■ THE EXERCISE:
Update the items from the line with "Return the (X, Y)" up to and including the line with "Millcombe [177, 1152]" by replacing "kitchen" with "pantry", keeping everything else the same.

■ Entries from a dataset:
'''

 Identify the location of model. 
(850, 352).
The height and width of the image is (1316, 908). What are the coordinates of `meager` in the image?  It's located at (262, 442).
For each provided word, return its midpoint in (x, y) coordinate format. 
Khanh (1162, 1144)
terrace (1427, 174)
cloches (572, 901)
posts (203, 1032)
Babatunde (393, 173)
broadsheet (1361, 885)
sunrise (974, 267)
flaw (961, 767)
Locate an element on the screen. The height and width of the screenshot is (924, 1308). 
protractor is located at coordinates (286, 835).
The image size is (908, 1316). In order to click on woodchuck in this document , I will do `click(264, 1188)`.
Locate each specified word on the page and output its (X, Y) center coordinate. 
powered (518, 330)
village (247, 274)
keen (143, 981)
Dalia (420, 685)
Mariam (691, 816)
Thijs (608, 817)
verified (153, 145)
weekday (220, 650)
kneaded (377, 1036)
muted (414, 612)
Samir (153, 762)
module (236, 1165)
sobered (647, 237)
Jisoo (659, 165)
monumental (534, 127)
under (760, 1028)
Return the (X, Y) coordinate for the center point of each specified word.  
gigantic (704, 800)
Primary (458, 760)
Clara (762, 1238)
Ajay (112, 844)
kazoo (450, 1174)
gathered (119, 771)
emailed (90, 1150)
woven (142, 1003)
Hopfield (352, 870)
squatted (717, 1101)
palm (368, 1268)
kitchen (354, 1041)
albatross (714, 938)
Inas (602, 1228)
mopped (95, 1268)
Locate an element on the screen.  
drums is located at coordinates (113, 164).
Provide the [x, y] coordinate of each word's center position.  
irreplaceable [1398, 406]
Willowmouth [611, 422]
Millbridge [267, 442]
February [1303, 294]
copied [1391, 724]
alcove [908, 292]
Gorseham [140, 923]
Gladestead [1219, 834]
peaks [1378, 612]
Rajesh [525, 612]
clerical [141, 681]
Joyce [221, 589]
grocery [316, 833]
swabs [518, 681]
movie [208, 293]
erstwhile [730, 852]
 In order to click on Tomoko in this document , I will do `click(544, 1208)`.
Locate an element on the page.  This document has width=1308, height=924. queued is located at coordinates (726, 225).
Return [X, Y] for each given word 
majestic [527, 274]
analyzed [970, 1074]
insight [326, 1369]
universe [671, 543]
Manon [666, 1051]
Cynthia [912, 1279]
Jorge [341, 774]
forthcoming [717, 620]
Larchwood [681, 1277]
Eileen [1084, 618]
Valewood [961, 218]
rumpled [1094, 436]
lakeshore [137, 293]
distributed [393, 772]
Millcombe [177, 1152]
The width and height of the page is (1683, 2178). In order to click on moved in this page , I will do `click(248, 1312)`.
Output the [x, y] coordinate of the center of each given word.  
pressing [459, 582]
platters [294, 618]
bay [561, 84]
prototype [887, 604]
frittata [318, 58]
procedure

'''

■ PROBLEM SOLUTION:
Return the (X, Y) coordinate for the center point of each specified word.  
gigantic (704, 800)
Primary (458, 760)
Clara (762, 1238)
Ajay (112, 844)
kazoo (450, 1174)
gathered (119, 771)
emailed (90, 1150)
woven (142, 1003)
Hopfield (352, 870)
squatted (717, 1101)
palm (368, 1268)
pantry (354, 1041)
albatross (714, 938)
Inas (602, 1228)
mopped (95, 1268)
Locate an element on the screen.  
drums is located at coordinates (113, 164).
Provide the [x, y] coordinate of each word's center position.  
irreplaceable [1398, 406]
Willowmouth [611, 422]
Millbridge [267, 442]
February [1303, 294]
copied [1391, 724]
alcove [908, 292]
Gorseham [140, 923]
Gladestead [1219, 834]
peaks [1378, 612]
Rajesh [525, 612]
clerical [141, 681]
Joyce [221, 589]
grocery [316, 833]
swabs [518, 681]
movie [208, 293]
erstwhile [730, 852]
 In order to click on Tomoko in this document , I will do `click(544, 1208)`.
Locate an element on the page.  This document has width=1308, height=924. queued is located at coordinates (726, 225).
Return [X, Y] for each given word 
majestic [527, 274]
analyzed [970, 1074]
insight [326, 1369]
universe [671, 543]
Manon [666, 1051]
Cynthia [912, 1279]
Jorge [341, 774]
forthcoming [717, 620]
Larchwood [681, 1277]
Eileen [1084, 618]
Valewood [961, 218]
rumpled [1094, 436]
lakeshore [137, 293]
distributed [393, 772]
Millcombe [177, 1152]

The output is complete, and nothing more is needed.